> **About this task**: Read through the listing, and wherever a line holds the word "flashlight", return it.

___ Provided material

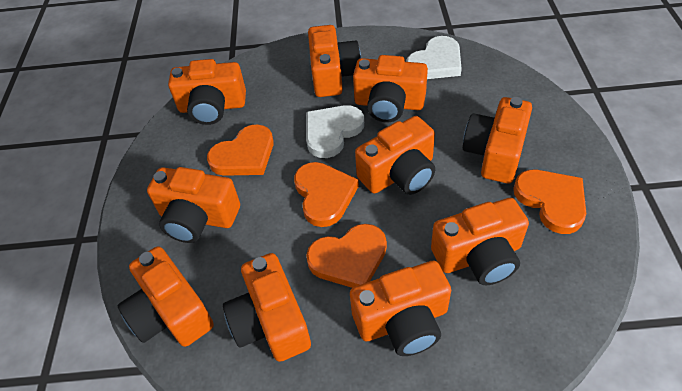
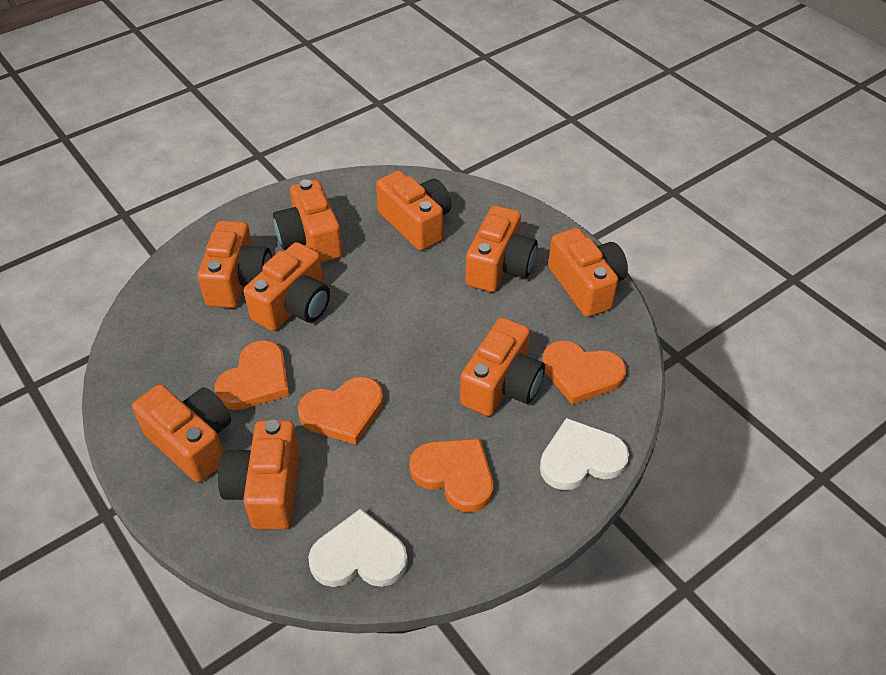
orange camera: 10 -> 9

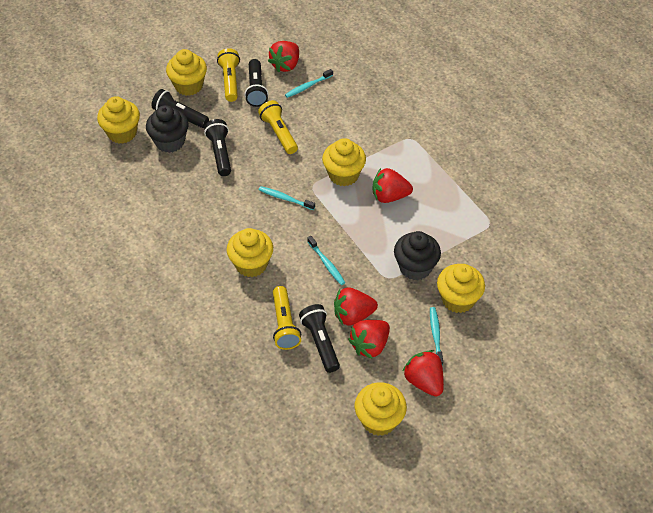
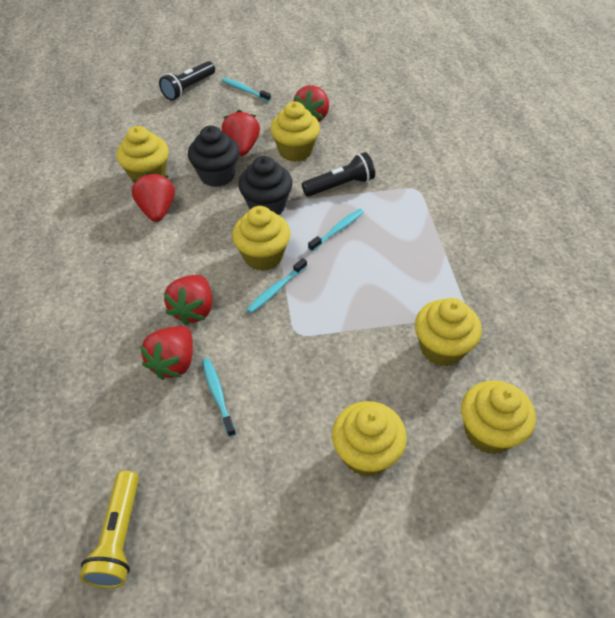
black flashlight: 4 -> 2
yellow flashlight: 3 -> 1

______

> **Result**:
black flashlight: 4 -> 2
yellow flashlight: 3 -> 1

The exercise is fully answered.